Try it
If a line in the material below has the string "bateau", copy it out.

Materials provided
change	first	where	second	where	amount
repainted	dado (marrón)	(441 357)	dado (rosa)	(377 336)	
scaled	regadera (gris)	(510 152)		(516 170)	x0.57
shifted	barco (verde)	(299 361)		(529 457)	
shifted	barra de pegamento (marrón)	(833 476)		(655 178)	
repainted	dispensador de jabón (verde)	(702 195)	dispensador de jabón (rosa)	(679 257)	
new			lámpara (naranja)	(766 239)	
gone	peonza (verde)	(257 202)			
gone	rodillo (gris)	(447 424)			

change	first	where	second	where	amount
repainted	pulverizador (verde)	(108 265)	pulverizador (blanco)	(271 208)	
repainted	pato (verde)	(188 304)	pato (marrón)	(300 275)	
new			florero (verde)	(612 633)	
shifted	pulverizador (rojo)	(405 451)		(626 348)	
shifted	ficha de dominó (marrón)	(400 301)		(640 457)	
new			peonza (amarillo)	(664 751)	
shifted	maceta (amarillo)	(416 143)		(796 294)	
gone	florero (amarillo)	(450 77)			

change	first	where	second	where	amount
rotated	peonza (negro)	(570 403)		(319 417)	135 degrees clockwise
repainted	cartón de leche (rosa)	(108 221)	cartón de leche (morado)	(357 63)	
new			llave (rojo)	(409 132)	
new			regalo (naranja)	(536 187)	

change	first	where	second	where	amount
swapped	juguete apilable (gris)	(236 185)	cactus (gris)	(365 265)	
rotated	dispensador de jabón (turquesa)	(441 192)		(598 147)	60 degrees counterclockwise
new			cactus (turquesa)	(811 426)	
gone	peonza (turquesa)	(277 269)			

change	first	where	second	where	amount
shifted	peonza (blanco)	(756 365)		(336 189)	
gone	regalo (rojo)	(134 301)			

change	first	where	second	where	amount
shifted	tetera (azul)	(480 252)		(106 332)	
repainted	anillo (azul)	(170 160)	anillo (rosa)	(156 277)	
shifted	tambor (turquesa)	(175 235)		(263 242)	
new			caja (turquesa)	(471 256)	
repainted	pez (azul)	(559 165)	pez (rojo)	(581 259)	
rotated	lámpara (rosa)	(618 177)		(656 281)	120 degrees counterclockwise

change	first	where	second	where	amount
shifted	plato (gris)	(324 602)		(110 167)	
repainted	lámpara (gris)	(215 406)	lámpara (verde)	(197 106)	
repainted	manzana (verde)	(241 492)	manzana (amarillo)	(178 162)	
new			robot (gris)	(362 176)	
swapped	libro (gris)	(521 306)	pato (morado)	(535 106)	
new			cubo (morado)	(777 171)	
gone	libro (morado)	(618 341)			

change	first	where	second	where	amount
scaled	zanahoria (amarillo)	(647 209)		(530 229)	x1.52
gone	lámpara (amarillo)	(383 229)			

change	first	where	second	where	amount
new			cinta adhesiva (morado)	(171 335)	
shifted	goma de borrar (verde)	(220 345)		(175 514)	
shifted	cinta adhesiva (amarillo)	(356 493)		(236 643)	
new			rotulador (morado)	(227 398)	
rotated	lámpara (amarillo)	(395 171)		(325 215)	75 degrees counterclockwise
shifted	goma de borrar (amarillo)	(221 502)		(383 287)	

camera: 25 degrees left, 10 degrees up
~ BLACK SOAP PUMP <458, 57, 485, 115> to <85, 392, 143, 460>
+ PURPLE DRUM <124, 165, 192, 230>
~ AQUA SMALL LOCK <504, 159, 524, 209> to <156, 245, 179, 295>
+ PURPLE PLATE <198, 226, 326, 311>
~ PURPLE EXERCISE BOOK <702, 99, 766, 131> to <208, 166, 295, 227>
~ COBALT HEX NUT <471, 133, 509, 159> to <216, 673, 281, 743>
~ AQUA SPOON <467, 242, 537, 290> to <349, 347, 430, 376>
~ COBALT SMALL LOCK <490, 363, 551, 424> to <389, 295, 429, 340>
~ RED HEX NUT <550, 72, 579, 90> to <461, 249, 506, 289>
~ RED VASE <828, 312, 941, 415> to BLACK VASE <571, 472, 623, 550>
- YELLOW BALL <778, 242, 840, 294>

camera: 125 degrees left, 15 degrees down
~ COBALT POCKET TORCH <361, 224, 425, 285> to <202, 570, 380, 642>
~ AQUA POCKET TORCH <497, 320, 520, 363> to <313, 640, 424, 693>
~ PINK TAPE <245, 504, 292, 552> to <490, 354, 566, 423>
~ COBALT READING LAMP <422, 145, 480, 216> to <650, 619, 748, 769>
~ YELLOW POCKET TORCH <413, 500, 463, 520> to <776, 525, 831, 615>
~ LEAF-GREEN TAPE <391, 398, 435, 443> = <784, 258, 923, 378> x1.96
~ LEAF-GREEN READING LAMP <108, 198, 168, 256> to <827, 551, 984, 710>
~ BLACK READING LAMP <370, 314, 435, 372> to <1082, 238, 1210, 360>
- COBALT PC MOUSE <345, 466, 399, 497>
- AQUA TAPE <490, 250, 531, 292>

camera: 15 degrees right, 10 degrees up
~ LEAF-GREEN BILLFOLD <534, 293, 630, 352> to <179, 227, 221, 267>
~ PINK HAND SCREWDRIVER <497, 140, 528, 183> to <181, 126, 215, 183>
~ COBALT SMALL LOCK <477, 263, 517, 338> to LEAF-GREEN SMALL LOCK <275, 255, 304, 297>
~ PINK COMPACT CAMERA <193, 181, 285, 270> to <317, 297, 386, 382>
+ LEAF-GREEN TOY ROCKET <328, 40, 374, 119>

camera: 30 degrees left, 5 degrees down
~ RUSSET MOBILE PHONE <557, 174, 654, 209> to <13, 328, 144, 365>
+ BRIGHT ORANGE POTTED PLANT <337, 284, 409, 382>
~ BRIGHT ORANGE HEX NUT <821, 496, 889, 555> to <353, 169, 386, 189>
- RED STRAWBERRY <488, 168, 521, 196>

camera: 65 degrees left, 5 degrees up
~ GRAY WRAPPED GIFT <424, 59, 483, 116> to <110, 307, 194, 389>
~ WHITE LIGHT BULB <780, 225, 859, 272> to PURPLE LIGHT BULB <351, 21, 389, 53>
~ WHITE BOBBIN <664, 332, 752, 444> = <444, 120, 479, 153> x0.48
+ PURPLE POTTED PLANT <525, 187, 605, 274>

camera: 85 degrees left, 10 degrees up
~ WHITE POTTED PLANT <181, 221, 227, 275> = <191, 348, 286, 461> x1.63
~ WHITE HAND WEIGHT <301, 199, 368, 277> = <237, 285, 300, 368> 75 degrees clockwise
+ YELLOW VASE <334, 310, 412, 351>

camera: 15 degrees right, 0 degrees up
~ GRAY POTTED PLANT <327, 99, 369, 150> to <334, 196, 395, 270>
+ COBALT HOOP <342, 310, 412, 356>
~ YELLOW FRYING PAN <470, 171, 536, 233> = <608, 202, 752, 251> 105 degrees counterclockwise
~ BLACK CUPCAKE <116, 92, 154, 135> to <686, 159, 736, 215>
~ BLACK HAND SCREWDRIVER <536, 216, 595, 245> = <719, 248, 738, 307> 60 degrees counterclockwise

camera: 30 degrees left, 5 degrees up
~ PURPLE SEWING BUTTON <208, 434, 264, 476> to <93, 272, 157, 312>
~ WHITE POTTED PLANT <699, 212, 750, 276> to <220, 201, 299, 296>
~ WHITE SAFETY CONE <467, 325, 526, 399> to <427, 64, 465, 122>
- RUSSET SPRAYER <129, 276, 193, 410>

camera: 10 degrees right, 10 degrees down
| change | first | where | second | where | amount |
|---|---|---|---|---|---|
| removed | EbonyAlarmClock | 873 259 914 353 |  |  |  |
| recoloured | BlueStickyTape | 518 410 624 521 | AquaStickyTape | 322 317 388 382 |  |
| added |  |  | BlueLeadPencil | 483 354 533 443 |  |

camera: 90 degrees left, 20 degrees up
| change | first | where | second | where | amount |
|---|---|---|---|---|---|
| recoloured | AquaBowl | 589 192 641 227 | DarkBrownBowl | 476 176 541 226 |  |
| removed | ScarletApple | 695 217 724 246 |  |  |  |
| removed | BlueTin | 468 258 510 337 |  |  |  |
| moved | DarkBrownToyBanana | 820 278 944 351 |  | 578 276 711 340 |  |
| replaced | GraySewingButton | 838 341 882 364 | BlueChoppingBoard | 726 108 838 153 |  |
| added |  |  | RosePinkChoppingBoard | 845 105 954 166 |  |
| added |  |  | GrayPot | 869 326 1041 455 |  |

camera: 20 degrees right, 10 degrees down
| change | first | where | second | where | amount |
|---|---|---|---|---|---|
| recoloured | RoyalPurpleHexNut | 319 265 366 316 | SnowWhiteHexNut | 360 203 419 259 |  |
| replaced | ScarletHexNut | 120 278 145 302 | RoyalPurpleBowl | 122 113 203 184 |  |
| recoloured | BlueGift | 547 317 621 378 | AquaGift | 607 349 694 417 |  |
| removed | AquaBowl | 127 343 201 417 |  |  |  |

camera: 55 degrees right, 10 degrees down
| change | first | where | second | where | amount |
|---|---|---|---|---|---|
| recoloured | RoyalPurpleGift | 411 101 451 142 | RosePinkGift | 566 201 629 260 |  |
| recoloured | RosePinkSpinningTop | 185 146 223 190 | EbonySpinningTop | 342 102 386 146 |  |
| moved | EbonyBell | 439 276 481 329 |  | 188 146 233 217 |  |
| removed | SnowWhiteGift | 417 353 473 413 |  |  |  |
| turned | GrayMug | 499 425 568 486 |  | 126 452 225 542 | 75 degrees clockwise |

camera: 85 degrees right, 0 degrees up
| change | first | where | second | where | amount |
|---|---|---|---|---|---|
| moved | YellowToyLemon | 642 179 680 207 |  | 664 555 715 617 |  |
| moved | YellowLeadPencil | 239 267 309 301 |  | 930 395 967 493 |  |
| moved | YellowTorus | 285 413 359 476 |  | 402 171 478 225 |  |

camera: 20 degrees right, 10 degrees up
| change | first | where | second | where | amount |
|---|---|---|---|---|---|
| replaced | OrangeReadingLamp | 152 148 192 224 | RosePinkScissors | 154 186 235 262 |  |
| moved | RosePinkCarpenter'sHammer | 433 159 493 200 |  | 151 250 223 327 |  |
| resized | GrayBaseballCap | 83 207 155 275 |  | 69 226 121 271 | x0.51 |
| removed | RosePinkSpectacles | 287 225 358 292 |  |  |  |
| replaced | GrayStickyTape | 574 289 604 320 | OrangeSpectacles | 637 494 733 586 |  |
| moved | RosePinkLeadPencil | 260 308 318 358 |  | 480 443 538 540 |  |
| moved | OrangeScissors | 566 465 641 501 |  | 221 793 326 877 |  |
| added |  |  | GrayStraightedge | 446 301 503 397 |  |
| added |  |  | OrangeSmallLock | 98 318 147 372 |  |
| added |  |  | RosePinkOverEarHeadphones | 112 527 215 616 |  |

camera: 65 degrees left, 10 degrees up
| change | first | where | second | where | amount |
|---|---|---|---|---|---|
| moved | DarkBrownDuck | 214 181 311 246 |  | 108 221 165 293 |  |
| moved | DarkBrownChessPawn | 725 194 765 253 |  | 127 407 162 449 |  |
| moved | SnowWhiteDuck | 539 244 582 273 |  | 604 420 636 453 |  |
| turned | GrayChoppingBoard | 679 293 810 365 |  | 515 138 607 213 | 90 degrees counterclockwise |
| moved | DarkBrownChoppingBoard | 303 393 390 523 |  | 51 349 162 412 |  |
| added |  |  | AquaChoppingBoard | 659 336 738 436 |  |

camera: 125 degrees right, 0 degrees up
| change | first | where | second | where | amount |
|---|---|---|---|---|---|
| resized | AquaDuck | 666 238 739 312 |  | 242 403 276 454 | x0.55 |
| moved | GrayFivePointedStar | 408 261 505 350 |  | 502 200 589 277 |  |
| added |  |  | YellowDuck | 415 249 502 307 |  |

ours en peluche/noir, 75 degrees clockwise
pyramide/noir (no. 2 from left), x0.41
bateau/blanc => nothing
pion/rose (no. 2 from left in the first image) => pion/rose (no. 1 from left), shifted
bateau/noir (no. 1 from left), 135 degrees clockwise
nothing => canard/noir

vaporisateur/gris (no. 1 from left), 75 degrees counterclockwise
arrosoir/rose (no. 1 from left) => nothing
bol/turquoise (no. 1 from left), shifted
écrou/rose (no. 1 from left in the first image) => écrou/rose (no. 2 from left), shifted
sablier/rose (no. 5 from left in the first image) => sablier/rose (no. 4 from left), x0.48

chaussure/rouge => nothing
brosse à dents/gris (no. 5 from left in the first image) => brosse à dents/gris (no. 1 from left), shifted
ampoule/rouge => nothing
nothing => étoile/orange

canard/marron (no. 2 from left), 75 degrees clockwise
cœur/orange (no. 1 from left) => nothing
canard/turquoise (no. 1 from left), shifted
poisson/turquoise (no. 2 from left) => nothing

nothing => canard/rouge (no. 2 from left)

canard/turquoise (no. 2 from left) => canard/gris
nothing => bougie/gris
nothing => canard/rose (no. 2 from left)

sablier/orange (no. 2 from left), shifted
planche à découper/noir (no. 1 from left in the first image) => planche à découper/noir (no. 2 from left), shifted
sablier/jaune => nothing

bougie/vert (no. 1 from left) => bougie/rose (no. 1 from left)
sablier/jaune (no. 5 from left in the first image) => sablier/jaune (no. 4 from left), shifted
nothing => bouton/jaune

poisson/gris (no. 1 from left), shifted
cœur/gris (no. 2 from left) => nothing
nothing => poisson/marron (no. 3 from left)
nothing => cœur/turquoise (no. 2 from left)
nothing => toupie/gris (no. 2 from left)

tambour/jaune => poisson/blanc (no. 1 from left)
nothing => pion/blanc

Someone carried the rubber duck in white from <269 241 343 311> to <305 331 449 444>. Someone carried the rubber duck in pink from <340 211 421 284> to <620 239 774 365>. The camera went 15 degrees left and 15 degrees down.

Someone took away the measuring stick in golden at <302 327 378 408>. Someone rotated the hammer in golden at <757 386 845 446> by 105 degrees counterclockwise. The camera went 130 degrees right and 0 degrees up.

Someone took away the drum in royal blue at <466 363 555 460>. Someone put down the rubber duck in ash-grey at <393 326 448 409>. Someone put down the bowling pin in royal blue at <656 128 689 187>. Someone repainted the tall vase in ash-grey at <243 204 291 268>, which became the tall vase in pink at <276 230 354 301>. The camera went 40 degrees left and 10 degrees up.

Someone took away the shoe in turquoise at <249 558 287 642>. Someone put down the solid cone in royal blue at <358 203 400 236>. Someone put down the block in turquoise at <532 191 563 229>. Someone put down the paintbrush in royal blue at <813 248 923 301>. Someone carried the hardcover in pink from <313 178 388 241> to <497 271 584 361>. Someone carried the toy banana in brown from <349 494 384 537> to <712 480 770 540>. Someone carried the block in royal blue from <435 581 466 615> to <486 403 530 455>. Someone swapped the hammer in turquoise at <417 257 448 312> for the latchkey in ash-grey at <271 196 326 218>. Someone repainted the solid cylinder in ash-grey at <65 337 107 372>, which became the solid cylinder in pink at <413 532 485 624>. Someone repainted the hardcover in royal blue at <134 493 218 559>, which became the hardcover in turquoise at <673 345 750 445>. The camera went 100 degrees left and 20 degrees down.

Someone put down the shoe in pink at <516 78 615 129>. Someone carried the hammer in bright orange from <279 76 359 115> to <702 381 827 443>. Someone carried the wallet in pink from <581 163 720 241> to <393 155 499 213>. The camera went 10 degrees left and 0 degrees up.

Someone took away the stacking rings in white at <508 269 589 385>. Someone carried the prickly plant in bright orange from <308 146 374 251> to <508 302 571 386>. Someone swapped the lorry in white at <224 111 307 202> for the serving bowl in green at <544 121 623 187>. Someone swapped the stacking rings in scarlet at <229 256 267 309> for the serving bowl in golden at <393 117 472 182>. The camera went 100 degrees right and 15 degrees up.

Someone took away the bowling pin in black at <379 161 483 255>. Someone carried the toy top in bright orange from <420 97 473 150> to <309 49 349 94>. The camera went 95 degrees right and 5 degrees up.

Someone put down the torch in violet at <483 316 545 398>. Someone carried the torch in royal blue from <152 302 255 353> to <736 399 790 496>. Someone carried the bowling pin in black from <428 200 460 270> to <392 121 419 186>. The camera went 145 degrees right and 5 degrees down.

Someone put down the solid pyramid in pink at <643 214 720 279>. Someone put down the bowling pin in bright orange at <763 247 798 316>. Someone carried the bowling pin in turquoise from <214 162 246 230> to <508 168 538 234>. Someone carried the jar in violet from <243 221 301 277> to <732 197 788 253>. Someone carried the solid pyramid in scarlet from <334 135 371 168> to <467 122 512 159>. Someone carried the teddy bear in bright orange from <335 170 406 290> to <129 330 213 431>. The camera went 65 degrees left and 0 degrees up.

Answer for the task
bateau/blanc => nothing
bateau/noir (no. 1 from left), 135 degrees clockwise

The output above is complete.